> EXERCISE INPUTS
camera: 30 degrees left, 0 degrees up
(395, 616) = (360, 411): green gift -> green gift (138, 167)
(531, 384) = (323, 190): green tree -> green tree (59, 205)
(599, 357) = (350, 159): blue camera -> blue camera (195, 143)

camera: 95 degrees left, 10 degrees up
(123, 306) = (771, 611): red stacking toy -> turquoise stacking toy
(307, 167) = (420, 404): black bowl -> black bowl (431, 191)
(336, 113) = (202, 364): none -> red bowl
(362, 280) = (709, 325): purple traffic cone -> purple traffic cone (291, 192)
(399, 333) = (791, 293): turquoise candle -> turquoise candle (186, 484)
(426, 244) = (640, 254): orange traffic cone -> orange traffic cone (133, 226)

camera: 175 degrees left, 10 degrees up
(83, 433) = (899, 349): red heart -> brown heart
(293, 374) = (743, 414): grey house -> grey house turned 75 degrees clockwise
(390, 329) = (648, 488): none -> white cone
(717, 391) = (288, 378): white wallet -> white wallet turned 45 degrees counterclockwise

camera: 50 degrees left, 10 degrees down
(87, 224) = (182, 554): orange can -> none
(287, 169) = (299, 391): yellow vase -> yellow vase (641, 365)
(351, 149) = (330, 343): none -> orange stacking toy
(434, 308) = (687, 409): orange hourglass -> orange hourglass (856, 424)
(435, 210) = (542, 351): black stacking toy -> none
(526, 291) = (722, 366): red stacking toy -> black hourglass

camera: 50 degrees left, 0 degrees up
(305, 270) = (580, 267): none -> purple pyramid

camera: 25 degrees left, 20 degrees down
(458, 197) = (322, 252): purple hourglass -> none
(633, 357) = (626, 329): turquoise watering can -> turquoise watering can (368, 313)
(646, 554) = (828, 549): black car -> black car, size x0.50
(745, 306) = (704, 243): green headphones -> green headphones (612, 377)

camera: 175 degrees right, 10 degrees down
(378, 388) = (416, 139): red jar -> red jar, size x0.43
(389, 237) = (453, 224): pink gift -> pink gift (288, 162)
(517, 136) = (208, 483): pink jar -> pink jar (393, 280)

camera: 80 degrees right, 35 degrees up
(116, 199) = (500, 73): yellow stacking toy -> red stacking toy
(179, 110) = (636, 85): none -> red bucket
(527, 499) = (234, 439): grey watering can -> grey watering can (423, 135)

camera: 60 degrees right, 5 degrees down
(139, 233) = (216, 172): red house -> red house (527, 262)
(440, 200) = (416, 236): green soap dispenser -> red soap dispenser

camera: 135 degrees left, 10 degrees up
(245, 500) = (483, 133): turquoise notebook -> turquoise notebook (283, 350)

> WHAT YOU ARE ASKED TO DO
Transcribe the full set of records precisely.

> FINISHED EXERCISE
camera: 30 degrees left, 0 degrees up
(395, 616) = (360, 411): green gift -> green gift (138, 167)
(531, 384) = (323, 190): green tree -> green tree (59, 205)
(599, 357) = (350, 159): blue camera -> blue camera (195, 143)

camera: 95 degrees left, 10 degrees up
(123, 306) = (771, 611): red stacking toy -> turquoise stacking toy
(307, 167) = (420, 404): black bowl -> black bowl (431, 191)
(336, 113) = (202, 364): none -> red bowl
(362, 280) = (709, 325): purple traffic cone -> purple traffic cone (291, 192)
(399, 333) = (791, 293): turquoise candle -> turquoise candle (186, 484)
(426, 244) = (640, 254): orange traffic cone -> orange traffic cone (133, 226)

camera: 175 degrees left, 10 degrees up
(83, 433) = (899, 349): red heart -> brown heart
(293, 374) = (743, 414): grey house -> grey house turned 75 degrees clockwise
(390, 329) = (648, 488): none -> white cone
(717, 391) = (288, 378): white wallet -> white wallet turned 45 degrees counterclockwise

camera: 50 degrees left, 10 degrees down
(87, 224) = (182, 554): orange can -> none
(287, 169) = (299, 391): yellow vase -> yellow vase (641, 365)
(351, 149) = (330, 343): none -> orange stacking toy
(434, 308) = (687, 409): orange hourglass -> orange hourglass (856, 424)
(435, 210) = (542, 351): black stacking toy -> none
(526, 291) = (722, 366): red stacking toy -> black hourglass

camera: 50 degrees left, 0 degrees up
(305, 270) = (580, 267): none -> purple pyramid

camera: 25 degrees left, 20 degrees down
(458, 197) = (322, 252): purple hourglass -> none
(633, 357) = (626, 329): turquoise watering can -> turquoise watering can (368, 313)
(646, 554) = (828, 549): black car -> black car, size x0.50
(745, 306) = (704, 243): green headphones -> green headphones (612, 377)

camera: 175 degrees right, 10 degrees down
(378, 388) = (416, 139): red jar -> red jar, size x0.43
(389, 237) = (453, 224): pink gift -> pink gift (288, 162)
(517, 136) = (208, 483): pink jar -> pink jar (393, 280)

camera: 80 degrees right, 35 degrees up
(116, 199) = (500, 73): yellow stacking toy -> red stacking toy
(179, 110) = (636, 85): none -> red bucket
(527, 499) = (234, 439): grey watering can -> grey watering can (423, 135)

camera: 60 degrees right, 5 degrees down
(139, 233) = (216, 172): red house -> red house (527, 262)
(440, 200) = (416, 236): green soap dispenser -> red soap dispenser

camera: 135 degrees left, 10 degrees up
(245, 500) = (483, 133): turquoise notebook -> turquoise notebook (283, 350)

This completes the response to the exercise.